• Data shown
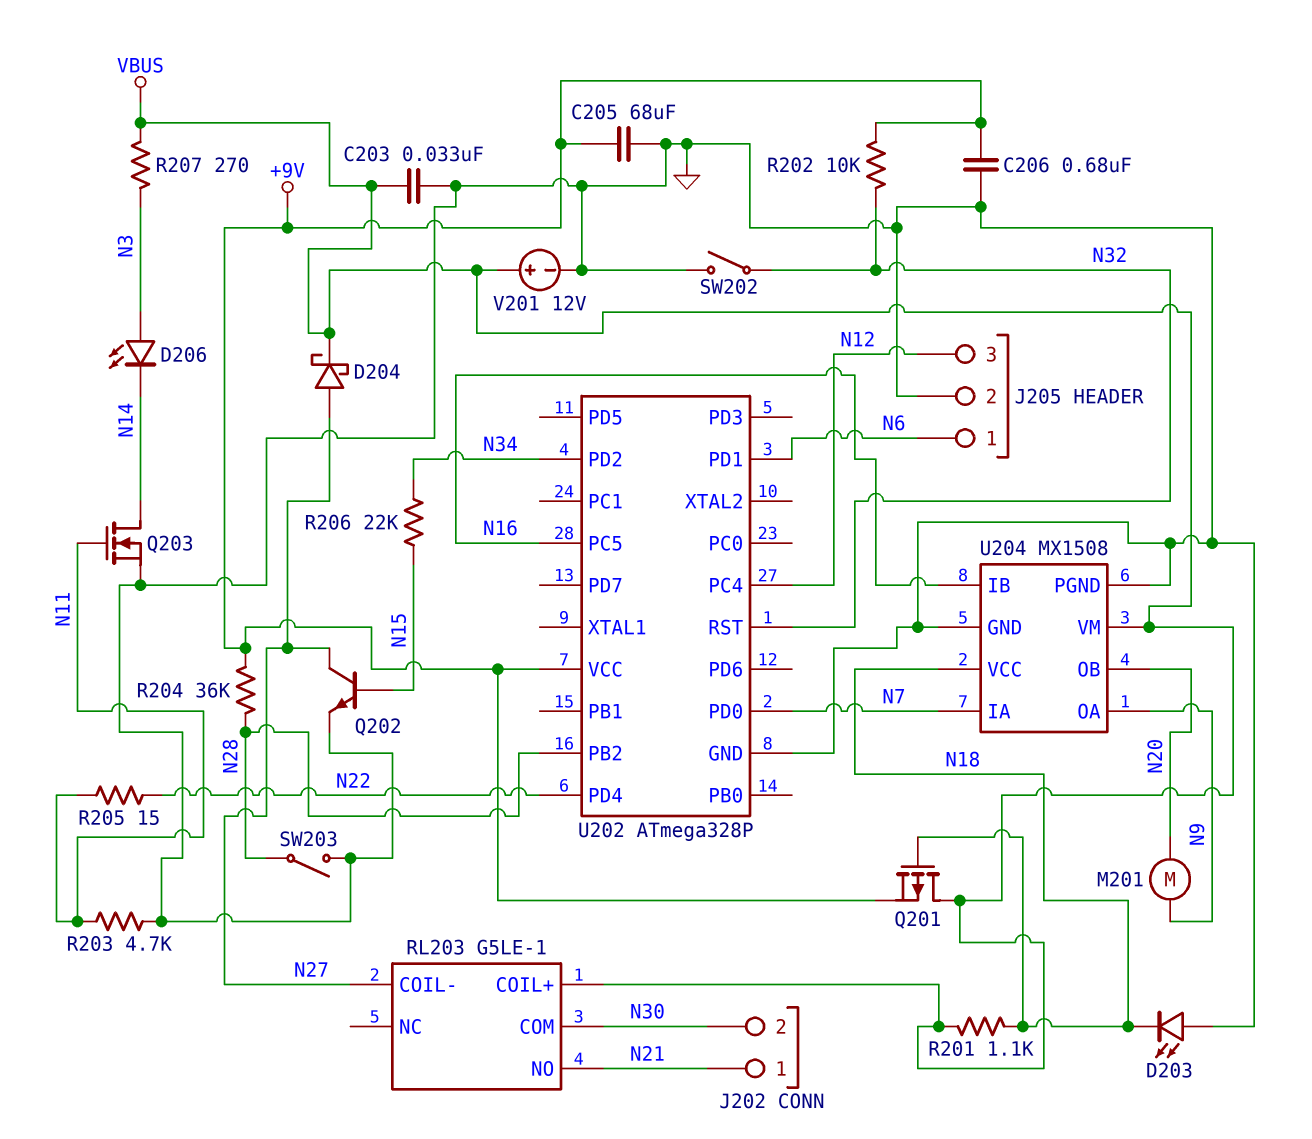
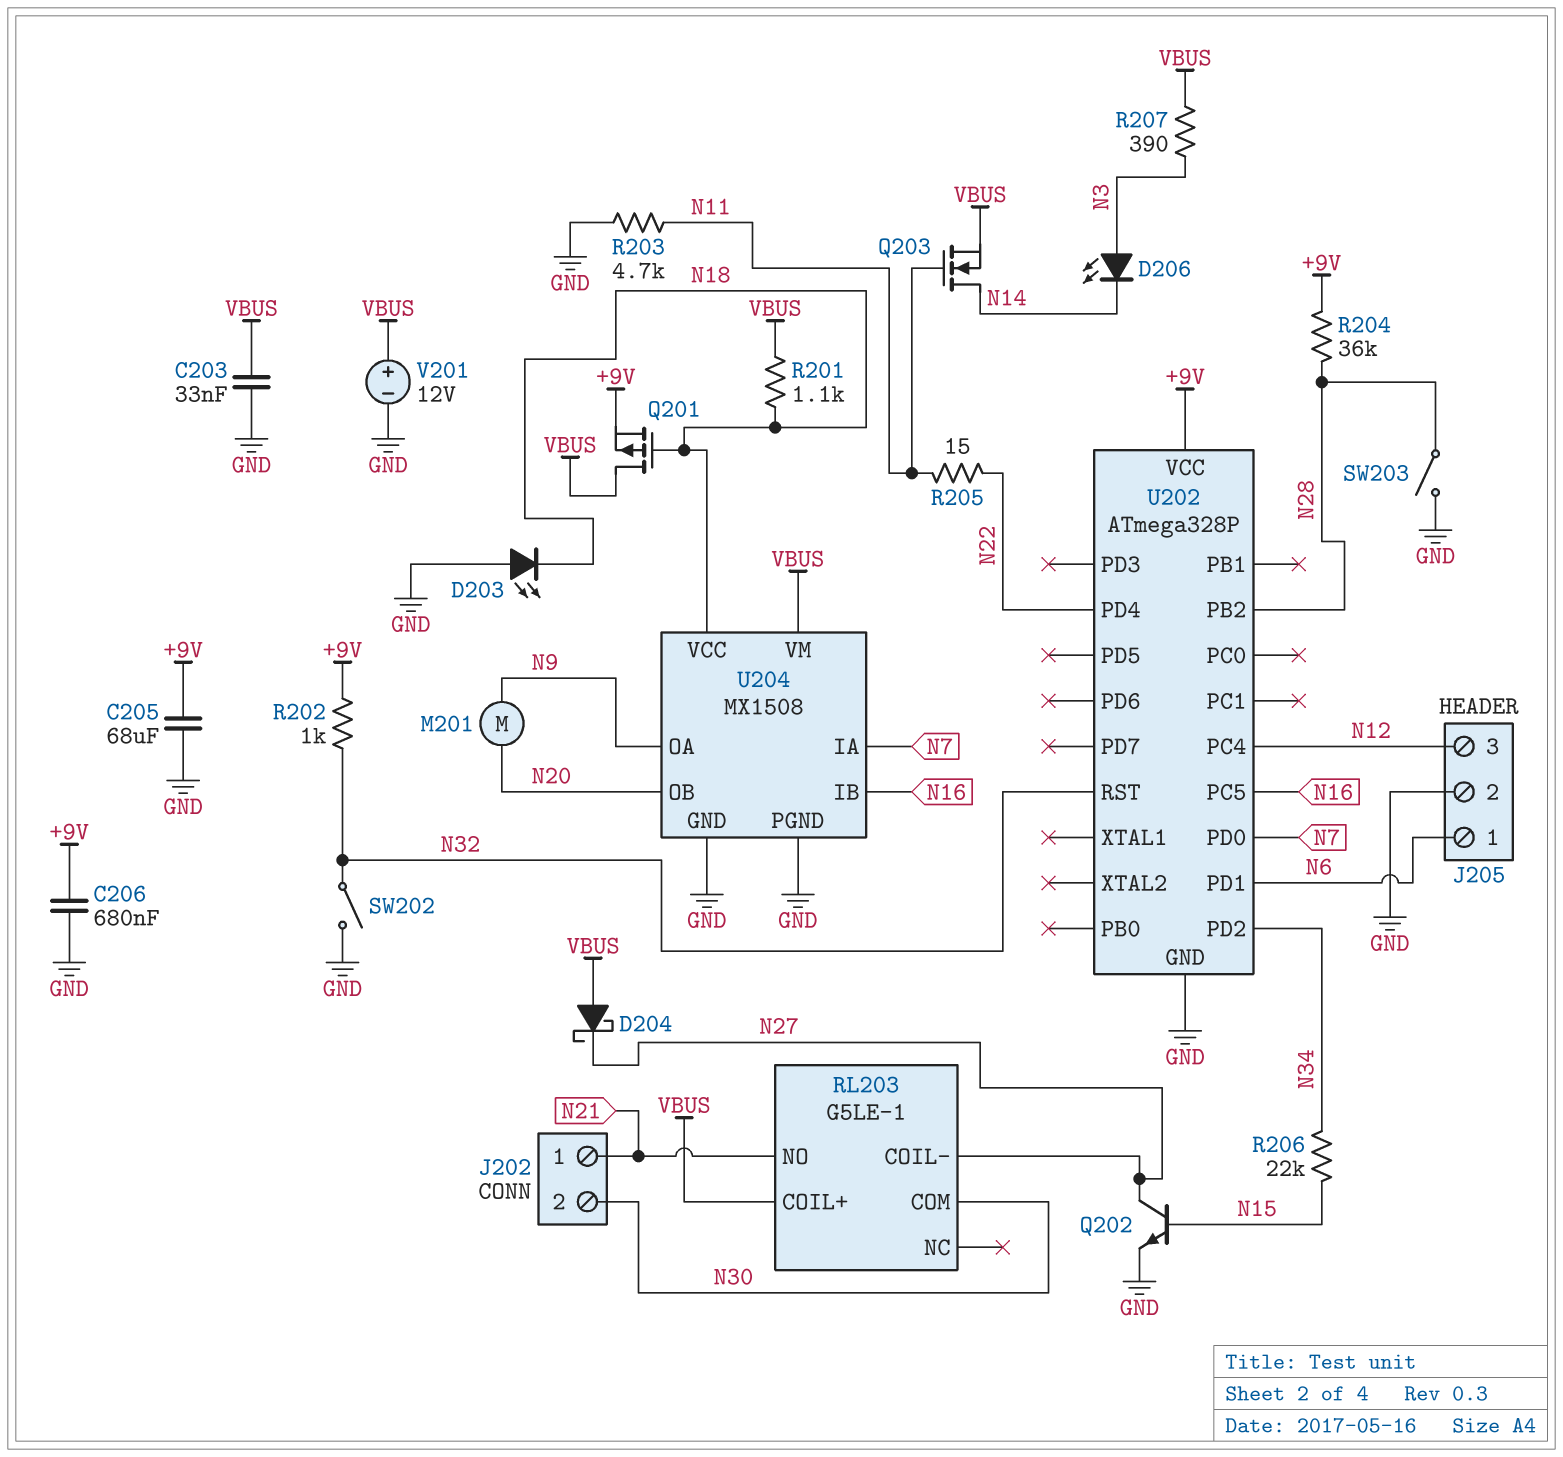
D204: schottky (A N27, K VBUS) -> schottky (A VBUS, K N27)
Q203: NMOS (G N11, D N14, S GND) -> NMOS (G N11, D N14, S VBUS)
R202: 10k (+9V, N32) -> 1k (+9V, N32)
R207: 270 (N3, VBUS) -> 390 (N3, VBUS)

...

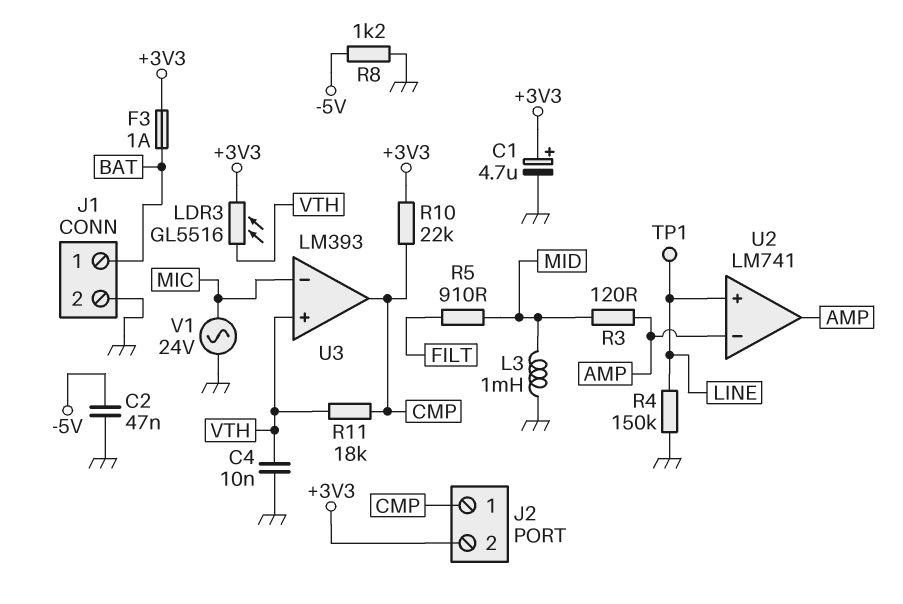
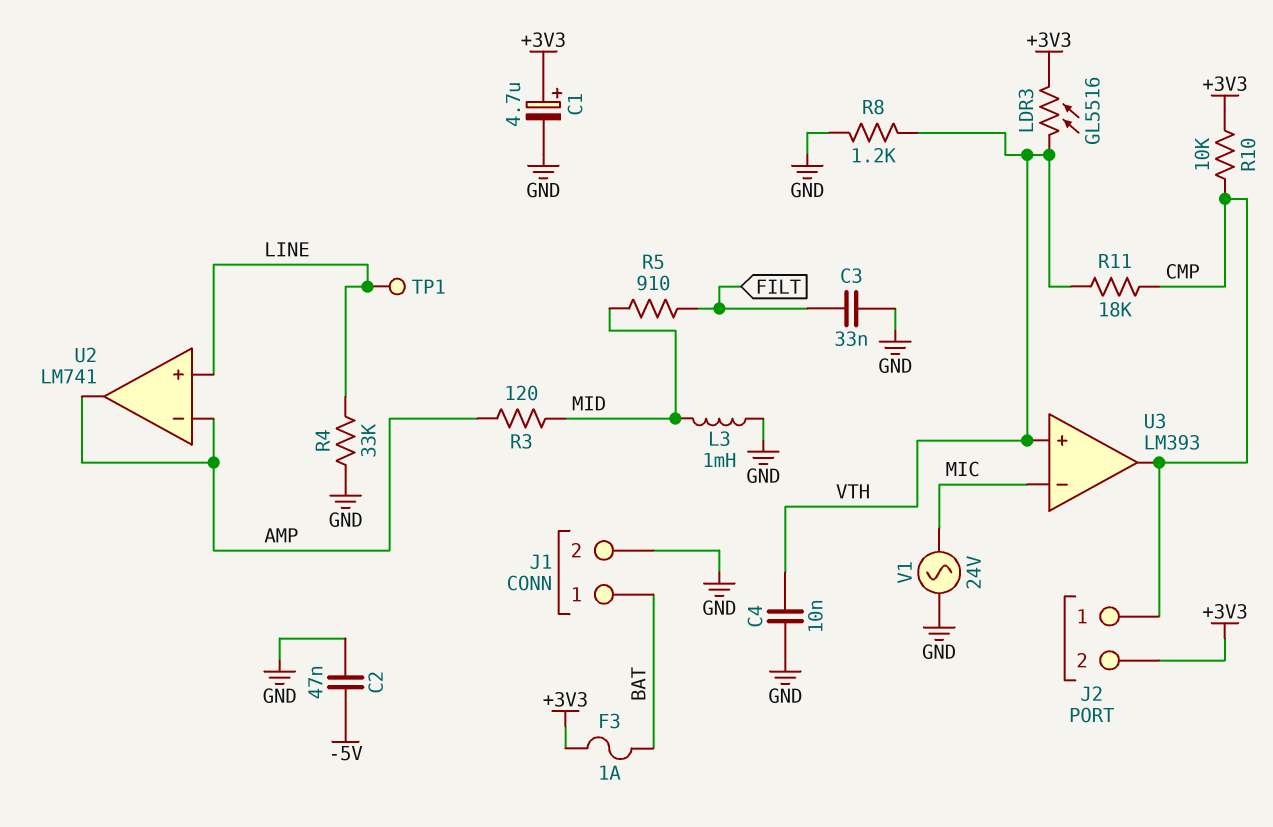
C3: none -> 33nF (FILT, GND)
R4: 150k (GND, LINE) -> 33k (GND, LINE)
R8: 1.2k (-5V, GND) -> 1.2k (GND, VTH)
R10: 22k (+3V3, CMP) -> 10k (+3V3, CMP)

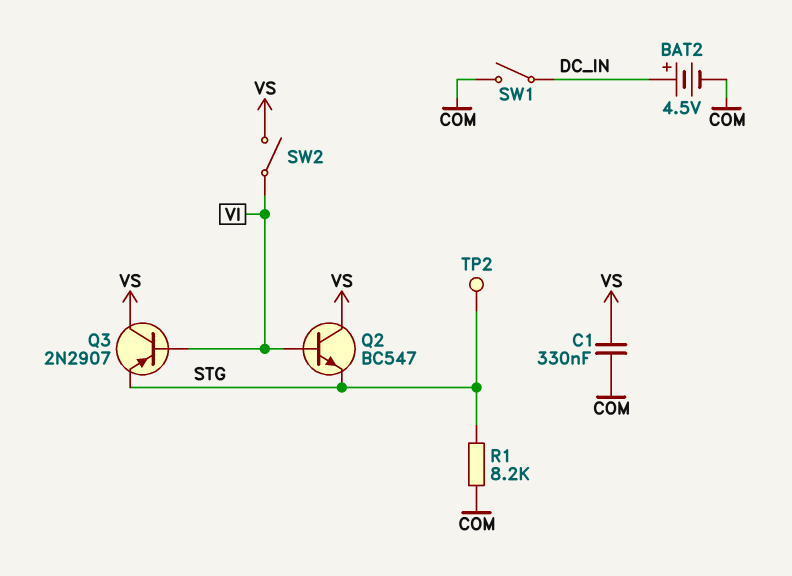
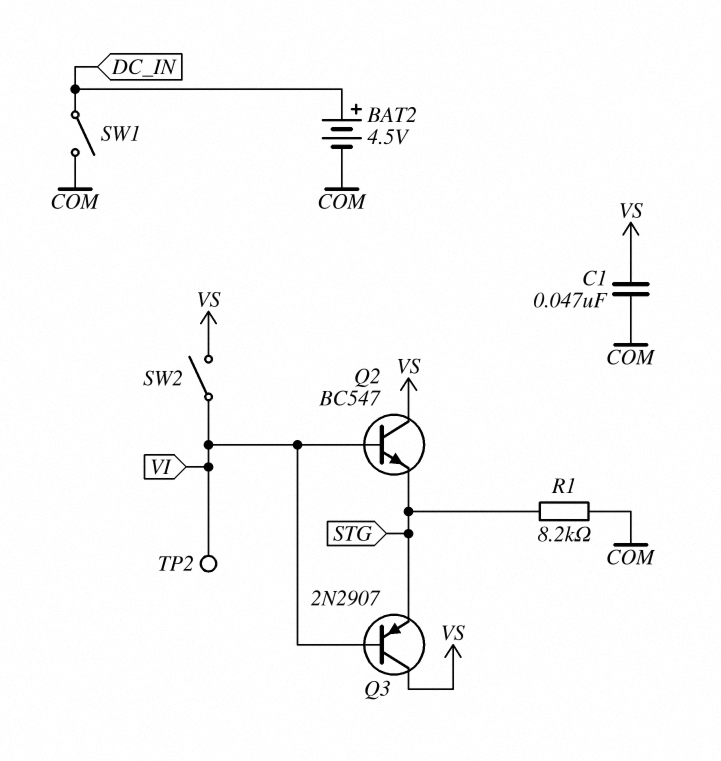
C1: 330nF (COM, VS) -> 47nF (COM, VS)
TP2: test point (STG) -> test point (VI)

==

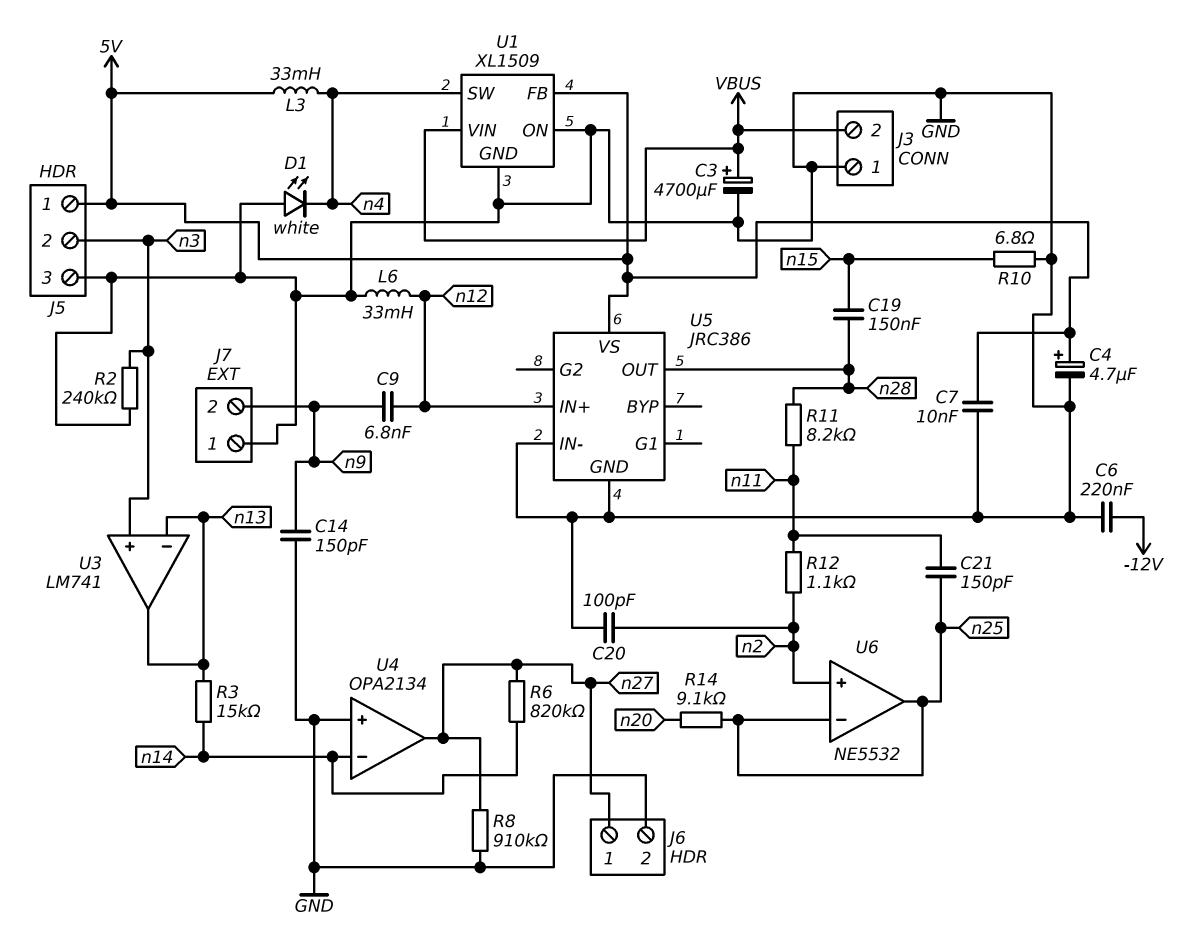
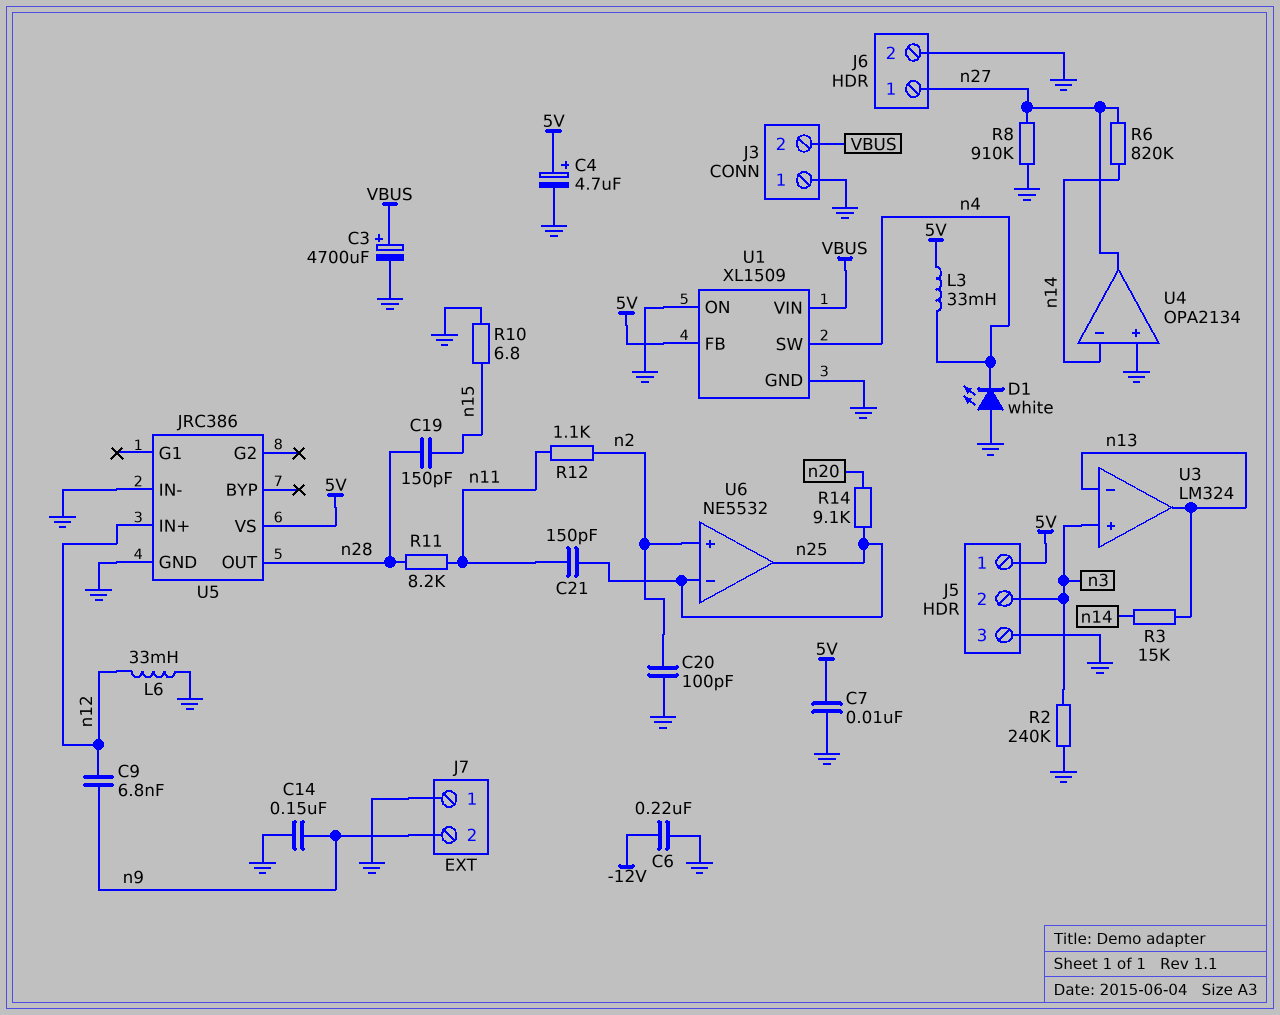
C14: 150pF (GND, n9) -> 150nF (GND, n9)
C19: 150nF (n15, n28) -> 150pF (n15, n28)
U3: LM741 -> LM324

• Exercise instructions
Please output, exactly as written, the lines above from the one holding "R10: 22k (+3V3, CMP) -> 10k (+3V3, CMP)" through the one holding "TP2: test point (STG) -> test point (VI)", both included, with the pictures omitted.

• Task result
R10: 22k (+3V3, CMP) -> 10k (+3V3, CMP)

C1: 330nF (COM, VS) -> 47nF (COM, VS)
TP2: test point (STG) -> test point (VI)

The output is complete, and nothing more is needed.